TASK PROMPT:
The records below should be copied in full, exactly as shown.
***** SUPPLIED DATA *****
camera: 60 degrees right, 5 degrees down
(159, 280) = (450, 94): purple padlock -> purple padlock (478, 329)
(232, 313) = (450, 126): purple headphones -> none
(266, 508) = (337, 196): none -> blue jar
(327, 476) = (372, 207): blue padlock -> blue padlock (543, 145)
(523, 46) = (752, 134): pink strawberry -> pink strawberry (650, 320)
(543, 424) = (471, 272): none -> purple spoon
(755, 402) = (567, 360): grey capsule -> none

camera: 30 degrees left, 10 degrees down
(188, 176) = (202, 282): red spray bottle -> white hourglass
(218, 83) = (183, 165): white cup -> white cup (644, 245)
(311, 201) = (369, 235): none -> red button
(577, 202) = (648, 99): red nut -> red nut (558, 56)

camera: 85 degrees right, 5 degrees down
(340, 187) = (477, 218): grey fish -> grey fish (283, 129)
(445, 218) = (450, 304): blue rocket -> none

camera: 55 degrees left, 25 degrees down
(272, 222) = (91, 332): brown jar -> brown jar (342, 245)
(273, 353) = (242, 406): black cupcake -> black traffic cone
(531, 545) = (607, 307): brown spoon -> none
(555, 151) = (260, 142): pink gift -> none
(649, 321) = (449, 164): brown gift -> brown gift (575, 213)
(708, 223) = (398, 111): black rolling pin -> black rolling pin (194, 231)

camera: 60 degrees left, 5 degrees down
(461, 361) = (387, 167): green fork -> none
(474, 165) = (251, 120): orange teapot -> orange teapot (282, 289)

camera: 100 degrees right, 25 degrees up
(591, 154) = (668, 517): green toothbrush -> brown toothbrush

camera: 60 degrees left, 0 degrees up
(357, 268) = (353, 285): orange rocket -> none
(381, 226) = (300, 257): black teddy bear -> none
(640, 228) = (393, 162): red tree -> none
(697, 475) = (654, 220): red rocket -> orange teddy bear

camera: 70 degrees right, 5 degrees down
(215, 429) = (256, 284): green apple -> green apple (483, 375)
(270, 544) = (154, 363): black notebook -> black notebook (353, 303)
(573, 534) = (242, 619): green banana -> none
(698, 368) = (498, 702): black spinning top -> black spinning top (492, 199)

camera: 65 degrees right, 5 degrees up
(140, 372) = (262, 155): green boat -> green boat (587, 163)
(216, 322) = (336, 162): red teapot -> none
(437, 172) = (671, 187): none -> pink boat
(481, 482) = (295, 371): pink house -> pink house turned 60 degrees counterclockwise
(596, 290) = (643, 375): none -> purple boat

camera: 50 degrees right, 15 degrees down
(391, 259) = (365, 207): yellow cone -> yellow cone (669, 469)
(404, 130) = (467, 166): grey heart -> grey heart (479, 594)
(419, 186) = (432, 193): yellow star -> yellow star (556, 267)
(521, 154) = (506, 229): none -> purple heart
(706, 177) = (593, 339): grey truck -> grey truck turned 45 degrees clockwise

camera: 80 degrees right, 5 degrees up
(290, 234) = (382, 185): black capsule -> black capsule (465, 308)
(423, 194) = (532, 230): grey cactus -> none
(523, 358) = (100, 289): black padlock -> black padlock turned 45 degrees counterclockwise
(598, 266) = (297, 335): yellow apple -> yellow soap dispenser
*****
ANSWER TO THE EXERCISE:
camera: 60 degrees right, 5 degrees down
(159, 280) = (450, 94): purple padlock -> purple padlock (478, 329)
(232, 313) = (450, 126): purple headphones -> none
(266, 508) = (337, 196): none -> blue jar
(327, 476) = (372, 207): blue padlock -> blue padlock (543, 145)
(523, 46) = (752, 134): pink strawberry -> pink strawberry (650, 320)
(543, 424) = (471, 272): none -> purple spoon
(755, 402) = (567, 360): grey capsule -> none

camera: 30 degrees left, 10 degrees down
(188, 176) = (202, 282): red spray bottle -> white hourglass
(218, 83) = (183, 165): white cup -> white cup (644, 245)
(311, 201) = (369, 235): none -> red button
(577, 202) = (648, 99): red nut -> red nut (558, 56)

camera: 85 degrees right, 5 degrees down
(340, 187) = (477, 218): grey fish -> grey fish (283, 129)
(445, 218) = (450, 304): blue rocket -> none

camera: 55 degrees left, 25 degrees down
(272, 222) = (91, 332): brown jar -> brown jar (342, 245)
(273, 353) = (242, 406): black cupcake -> black traffic cone
(531, 545) = (607, 307): brown spoon -> none
(555, 151) = (260, 142): pink gift -> none
(649, 321) = (449, 164): brown gift -> brown gift (575, 213)
(708, 223) = (398, 111): black rolling pin -> black rolling pin (194, 231)

camera: 60 degrees left, 5 degrees down
(461, 361) = (387, 167): green fork -> none
(474, 165) = (251, 120): orange teapot -> orange teapot (282, 289)

camera: 100 degrees right, 25 degrees up
(591, 154) = (668, 517): green toothbrush -> brown toothbrush

camera: 60 degrees left, 0 degrees up
(357, 268) = (353, 285): orange rocket -> none
(381, 226) = (300, 257): black teddy bear -> none
(640, 228) = (393, 162): red tree -> none
(697, 475) = (654, 220): red rocket -> orange teddy bear

camera: 70 degrees right, 5 degrees down
(215, 429) = (256, 284): green apple -> green apple (483, 375)
(270, 544) = (154, 363): black notebook -> black notebook (353, 303)
(573, 534) = (242, 619): green banana -> none
(698, 368) = (498, 702): black spinning top -> black spinning top (492, 199)

camera: 65 degrees right, 5 degrees up
(140, 372) = (262, 155): green boat -> green boat (587, 163)
(216, 322) = (336, 162): red teapot -> none
(437, 172) = (671, 187): none -> pink boat
(481, 482) = (295, 371): pink house -> pink house turned 60 degrees counterclockwise
(596, 290) = (643, 375): none -> purple boat

camera: 50 degrees right, 15 degrees down
(391, 259) = (365, 207): yellow cone -> yellow cone (669, 469)
(404, 130) = (467, 166): grey heart -> grey heart (479, 594)
(419, 186) = (432, 193): yellow star -> yellow star (556, 267)
(521, 154) = (506, 229): none -> purple heart
(706, 177) = (593, 339): grey truck -> grey truck turned 45 degrees clockwise

camera: 80 degrees right, 5 degrees up
(290, 234) = (382, 185): black capsule -> black capsule (465, 308)
(423, 194) = (532, 230): grey cactus -> none
(523, 358) = (100, 289): black padlock -> black padlock turned 45 degrees counterclockwise
(598, 266) = (297, 335): yellow apple -> yellow soap dispenser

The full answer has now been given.